What to work on
An exact transcript of the records is what this task asks for.

Exercise materials
+===+

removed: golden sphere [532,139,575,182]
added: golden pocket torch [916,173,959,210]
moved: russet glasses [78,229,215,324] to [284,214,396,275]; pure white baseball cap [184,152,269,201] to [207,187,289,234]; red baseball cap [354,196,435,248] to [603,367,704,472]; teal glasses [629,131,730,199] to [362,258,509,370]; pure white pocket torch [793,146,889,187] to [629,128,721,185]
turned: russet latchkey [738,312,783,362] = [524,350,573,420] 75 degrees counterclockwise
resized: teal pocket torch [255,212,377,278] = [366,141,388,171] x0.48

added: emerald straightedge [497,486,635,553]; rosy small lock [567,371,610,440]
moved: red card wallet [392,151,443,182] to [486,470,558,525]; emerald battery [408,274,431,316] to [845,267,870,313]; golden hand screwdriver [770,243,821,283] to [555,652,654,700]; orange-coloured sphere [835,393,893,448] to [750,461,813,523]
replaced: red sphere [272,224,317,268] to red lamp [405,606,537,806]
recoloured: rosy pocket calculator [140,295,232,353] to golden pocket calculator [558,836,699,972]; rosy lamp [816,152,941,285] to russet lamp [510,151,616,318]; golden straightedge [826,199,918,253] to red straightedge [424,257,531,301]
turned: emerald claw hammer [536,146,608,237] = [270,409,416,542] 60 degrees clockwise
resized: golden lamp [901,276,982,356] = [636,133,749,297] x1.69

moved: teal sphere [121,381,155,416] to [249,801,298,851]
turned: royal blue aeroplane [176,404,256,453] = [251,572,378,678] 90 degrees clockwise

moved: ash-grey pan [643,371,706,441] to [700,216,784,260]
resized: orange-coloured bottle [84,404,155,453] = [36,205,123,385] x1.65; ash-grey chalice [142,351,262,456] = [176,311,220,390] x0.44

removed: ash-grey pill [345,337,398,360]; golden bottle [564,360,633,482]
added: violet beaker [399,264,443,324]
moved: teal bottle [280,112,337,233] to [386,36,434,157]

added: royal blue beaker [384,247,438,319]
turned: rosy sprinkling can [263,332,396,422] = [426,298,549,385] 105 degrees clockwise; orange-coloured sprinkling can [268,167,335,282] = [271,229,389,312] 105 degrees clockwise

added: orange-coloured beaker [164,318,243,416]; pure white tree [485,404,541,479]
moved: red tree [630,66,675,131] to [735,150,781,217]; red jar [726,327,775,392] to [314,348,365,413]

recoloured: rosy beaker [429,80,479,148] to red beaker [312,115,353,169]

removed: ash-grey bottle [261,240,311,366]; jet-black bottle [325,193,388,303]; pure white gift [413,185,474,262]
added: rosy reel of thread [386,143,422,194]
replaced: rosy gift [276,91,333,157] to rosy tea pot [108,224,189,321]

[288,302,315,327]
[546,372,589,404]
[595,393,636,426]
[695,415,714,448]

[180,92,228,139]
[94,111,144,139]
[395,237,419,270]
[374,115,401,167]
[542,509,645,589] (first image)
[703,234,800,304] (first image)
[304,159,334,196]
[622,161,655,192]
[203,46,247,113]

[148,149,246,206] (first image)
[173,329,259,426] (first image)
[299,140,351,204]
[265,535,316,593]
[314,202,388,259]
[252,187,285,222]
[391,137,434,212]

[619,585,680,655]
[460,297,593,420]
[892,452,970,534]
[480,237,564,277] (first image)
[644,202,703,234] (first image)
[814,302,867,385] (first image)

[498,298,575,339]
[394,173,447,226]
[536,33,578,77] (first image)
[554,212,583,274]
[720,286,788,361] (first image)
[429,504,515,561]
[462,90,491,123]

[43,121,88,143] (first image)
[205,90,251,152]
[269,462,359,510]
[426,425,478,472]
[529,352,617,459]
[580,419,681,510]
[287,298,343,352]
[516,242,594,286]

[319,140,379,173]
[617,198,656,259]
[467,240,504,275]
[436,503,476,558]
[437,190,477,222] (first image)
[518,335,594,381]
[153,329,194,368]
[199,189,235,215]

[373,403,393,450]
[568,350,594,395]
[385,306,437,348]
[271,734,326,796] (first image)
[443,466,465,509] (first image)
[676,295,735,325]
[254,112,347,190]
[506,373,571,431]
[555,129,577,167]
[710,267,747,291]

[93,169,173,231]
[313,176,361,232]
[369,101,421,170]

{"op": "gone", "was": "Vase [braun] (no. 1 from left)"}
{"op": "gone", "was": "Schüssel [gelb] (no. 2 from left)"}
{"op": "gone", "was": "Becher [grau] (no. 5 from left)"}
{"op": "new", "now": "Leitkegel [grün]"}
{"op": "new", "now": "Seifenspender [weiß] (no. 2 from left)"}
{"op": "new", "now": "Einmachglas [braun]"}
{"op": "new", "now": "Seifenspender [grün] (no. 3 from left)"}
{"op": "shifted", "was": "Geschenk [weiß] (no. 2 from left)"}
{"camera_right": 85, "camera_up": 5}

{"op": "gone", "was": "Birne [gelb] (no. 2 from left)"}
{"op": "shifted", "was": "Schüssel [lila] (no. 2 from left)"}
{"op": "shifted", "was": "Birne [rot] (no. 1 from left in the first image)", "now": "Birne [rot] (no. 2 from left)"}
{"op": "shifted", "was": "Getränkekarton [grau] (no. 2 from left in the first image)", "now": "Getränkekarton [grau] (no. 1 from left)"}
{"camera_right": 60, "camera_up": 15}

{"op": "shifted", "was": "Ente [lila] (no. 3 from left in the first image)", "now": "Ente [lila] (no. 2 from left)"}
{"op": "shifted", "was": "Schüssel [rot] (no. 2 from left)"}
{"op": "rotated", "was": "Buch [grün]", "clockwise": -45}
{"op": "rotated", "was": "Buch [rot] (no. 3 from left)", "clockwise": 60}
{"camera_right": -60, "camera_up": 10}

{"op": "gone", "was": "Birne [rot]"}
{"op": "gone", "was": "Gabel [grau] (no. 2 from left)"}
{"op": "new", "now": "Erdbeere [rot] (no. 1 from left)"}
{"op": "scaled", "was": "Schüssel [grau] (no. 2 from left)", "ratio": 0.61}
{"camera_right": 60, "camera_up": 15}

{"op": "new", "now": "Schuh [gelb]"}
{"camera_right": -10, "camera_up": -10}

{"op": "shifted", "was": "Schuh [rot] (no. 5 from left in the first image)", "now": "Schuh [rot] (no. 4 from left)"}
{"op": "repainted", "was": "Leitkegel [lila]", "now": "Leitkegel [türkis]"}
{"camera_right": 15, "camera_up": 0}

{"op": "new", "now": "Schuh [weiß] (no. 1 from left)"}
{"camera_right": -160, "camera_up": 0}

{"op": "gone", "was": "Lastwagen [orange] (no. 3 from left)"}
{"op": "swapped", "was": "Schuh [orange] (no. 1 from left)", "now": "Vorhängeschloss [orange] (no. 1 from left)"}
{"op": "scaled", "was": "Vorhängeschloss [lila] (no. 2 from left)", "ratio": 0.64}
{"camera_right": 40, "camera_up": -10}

+===+

Response
removed: golden sphere [532,139,575,182]
added: golden pocket torch [916,173,959,210]
moved: russet glasses [78,229,215,324] to [284,214,396,275]; pure white baseball cap [184,152,269,201] to [207,187,289,234]; red baseball cap [354,196,435,248] to [603,367,704,472]; teal glasses [629,131,730,199] to [362,258,509,370]; pure white pocket torch [793,146,889,187] to [629,128,721,185]
turned: russet latchkey [738,312,783,362] = [524,350,573,420] 75 degrees counterclockwise
resized: teal pocket torch [255,212,377,278] = [366,141,388,171] x0.48

added: emerald straightedge [497,486,635,553]; rosy small lock [567,371,610,440]
moved: red card wallet [392,151,443,182] to [486,470,558,525]; emerald battery [408,274,431,316] to [845,267,870,313]; golden hand screwdriver [770,243,821,283] to [555,652,654,700]; orange-coloured sphere [835,393,893,448] to [750,461,813,523]
replaced: red sphere [272,224,317,268] to red lamp [405,606,537,806]
recoloured: rosy pocket calculator [140,295,232,353] to golden pocket calculator [558,836,699,972]; rosy lamp [816,152,941,285] to russet lamp [510,151,616,318]; golden straightedge [826,199,918,253] to red straightedge [424,257,531,301]
turned: emerald claw hammer [536,146,608,237] = [270,409,416,542] 60 degrees clockwise
resized: golden lamp [901,276,982,356] = [636,133,749,297] x1.69

moved: teal sphere [121,381,155,416] to [249,801,298,851]
turned: royal blue aeroplane [176,404,256,453] = [251,572,378,678] 90 degrees clockwise

moved: ash-grey pan [643,371,706,441] to [700,216,784,260]
resized: orange-coloured bottle [84,404,155,453] = [36,205,123,385] x1.65; ash-grey chalice [142,351,262,456] = [176,311,220,390] x0.44

removed: ash-grey pill [345,337,398,360]; golden bottle [564,360,633,482]
added: violet beaker [399,264,443,324]
moved: teal bottle [280,112,337,233] to [386,36,434,157]

added: royal blue beaker [384,247,438,319]
turned: rosy sprinkling can [263,332,396,422] = [426,298,549,385] 105 degrees clockwise; orange-coloured sprinkling can [268,167,335,282] = [271,229,389,312] 105 degrees clockwise

added: orange-coloured beaker [164,318,243,416]; pure white tree [485,404,541,479]
moved: red tree [630,66,675,131] to [735,150,781,217]; red jar [726,327,775,392] to [314,348,365,413]

recoloured: rosy beaker [429,80,479,148] to red beaker [312,115,353,169]

removed: ash-grey bottle [261,240,311,366]; jet-black bottle [325,193,388,303]; pure white gift [413,185,474,262]
added: rosy reel of thread [386,143,422,194]
replaced: rosy gift [276,91,333,157] to rosy tea pot [108,224,189,321]

[288,302,315,327]
[546,372,589,404]
[595,393,636,426]
[695,415,714,448]

[180,92,228,139]
[94,111,144,139]
[395,237,419,270]
[374,115,401,167]
[542,509,645,589] (first image)
[703,234,800,304] (first image)
[304,159,334,196]
[622,161,655,192]
[203,46,247,113]

[148,149,246,206] (first image)
[173,329,259,426] (first image)
[299,140,351,204]
[265,535,316,593]
[314,202,388,259]
[252,187,285,222]
[391,137,434,212]

[619,585,680,655]
[460,297,593,420]
[892,452,970,534]
[480,237,564,277] (first image)
[644,202,703,234] (first image)
[814,302,867,385] (first image)

[498,298,575,339]
[394,173,447,226]
[536,33,578,77] (first image)
[554,212,583,274]
[720,286,788,361] (first image)
[429,504,515,561]
[462,90,491,123]

[43,121,88,143] (first image)
[205,90,251,152]
[269,462,359,510]
[426,425,478,472]
[529,352,617,459]
[580,419,681,510]
[287,298,343,352]
[516,242,594,286]

[319,140,379,173]
[617,198,656,259]
[467,240,504,275]
[436,503,476,558]
[437,190,477,222] (first image)
[518,335,594,381]
[153,329,194,368]
[199,189,235,215]

[373,403,393,450]
[568,350,594,395]
[385,306,437,348]
[271,734,326,796] (first image)
[443,466,465,509] (first image)
[676,295,735,325]
[254,112,347,190]
[506,373,571,431]
[555,129,577,167]
[710,267,747,291]

[93,169,173,231]
[313,176,361,232]
[369,101,421,170]

{"op": "gone", "was": "Vase [braun] (no. 1 from left)"}
{"op": "gone", "was": "Schüssel [gelb] (no. 2 from left)"}
{"op": "gone", "was": "Becher [grau] (no. 5 from left)"}
{"op": "new", "now": "Leitkegel [grün]"}
{"op": "new", "now": "Seifenspender [weiß] (no. 2 from left)"}
{"op": "new", "now": "Einmachglas [braun]"}
{"op": "new", "now": "Seifenspender [grün] (no. 3 from left)"}
{"op": "shifted", "was": "Geschenk [weiß] (no. 2 from left)"}
{"camera_right": 85, "camera_up": 5}

{"op": "gone", "was": "Birne [gelb] (no. 2 from left)"}
{"op": "shifted", "was": "Schüssel [lila] (no. 2 from left)"}
{"op": "shifted", "was": "Birne [rot] (no. 1 from left in the first image)", "now": "Birne [rot] (no. 2 from left)"}
{"op": "shifted", "was": "Getränkekarton [grau] (no. 2 from left in the first image)", "now": "Getränkekarton [grau] (no. 1 from left)"}
{"camera_right": 60, "camera_up": 15}

{"op": "shifted", "was": "Ente [lila] (no. 3 from left in the first image)", "now": "Ente [lila] (no. 2 from left)"}
{"op": "shifted", "was": "Schüssel [rot] (no. 2 from left)"}
{"op": "rotated", "was": "Buch [grün]", "clockwise": -45}
{"op": "rotated", "was": "Buch [rot] (no. 3 from left)", "clockwise": 60}
{"camera_right": -60, "camera_up": 10}

{"op": "gone", "was": "Birne [rot]"}
{"op": "gone", "was": "Gabel [grau] (no. 2 from left)"}
{"op": "new", "now": "Erdbeere [rot] (no. 1 from left)"}
{"op": "scaled", "was": "Schüssel [grau] (no. 2 from left)", "ratio": 0.61}
{"camera_right": 60, "camera_up": 15}

{"op": "new", "now": "Schuh [gelb]"}
{"camera_right": -10, "camera_up": -10}

{"op": "shifted", "was": "Schuh [rot] (no. 5 from left in the first image)", "now": "Schuh [rot] (no. 4 from left)"}
{"op": "repainted", "was": "Leitkegel [lila]", "now": "Leitkegel [türkis]"}
{"camera_right": 15, "camera_up": 0}

{"op": "new", "now": "Schuh [weiß] (no. 1 from left)"}
{"camera_right": -160, "camera_up": 0}

{"op": "gone", "was": "Lastwagen [orange] (no. 3 from left)"}
{"op": "swapped", "was": "Schuh [orange] (no. 1 from left)", "now": "Vorhängeschloss [orange] (no. 1 from left)"}
{"op": "scaled", "was": "Vorhängeschloss [lila] (no. 2 from left)", "ratio": 0.64}
{"camera_right": 40, "camera_up": -10}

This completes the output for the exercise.